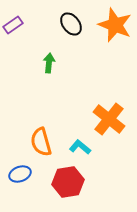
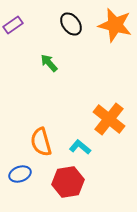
orange star: rotated 8 degrees counterclockwise
green arrow: rotated 48 degrees counterclockwise
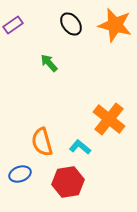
orange semicircle: moved 1 px right
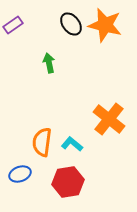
orange star: moved 10 px left
green arrow: rotated 30 degrees clockwise
orange semicircle: rotated 24 degrees clockwise
cyan L-shape: moved 8 px left, 3 px up
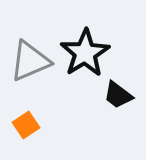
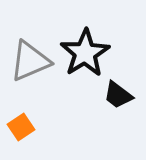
orange square: moved 5 px left, 2 px down
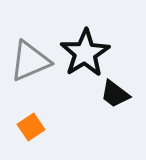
black trapezoid: moved 3 px left, 1 px up
orange square: moved 10 px right
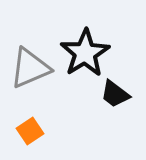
gray triangle: moved 7 px down
orange square: moved 1 px left, 4 px down
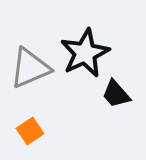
black star: rotated 6 degrees clockwise
black trapezoid: moved 1 px right; rotated 12 degrees clockwise
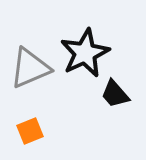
black trapezoid: moved 1 px left
orange square: rotated 12 degrees clockwise
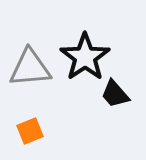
black star: moved 4 px down; rotated 9 degrees counterclockwise
gray triangle: rotated 18 degrees clockwise
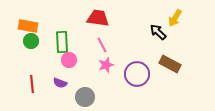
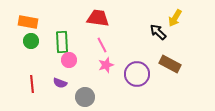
orange rectangle: moved 4 px up
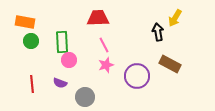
red trapezoid: rotated 10 degrees counterclockwise
orange rectangle: moved 3 px left
black arrow: rotated 36 degrees clockwise
pink line: moved 2 px right
purple circle: moved 2 px down
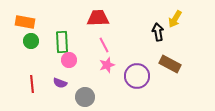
yellow arrow: moved 1 px down
pink star: moved 1 px right
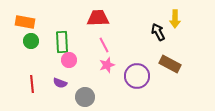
yellow arrow: rotated 30 degrees counterclockwise
black arrow: rotated 18 degrees counterclockwise
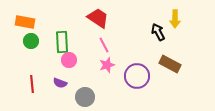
red trapezoid: rotated 35 degrees clockwise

####################

• _Challenge_: Update the part of the records that opens with the line containing "black star: moved" and closes with the line containing "orange rectangle: moved 4 px up" by replacing "gray triangle" with "green triangle", and keep everything else the same. Leave out the picture lines.

• _Exercise answer_:
black star: moved 4 px down; rotated 9 degrees counterclockwise
green triangle: rotated 18 degrees clockwise
orange rectangle: moved 4 px up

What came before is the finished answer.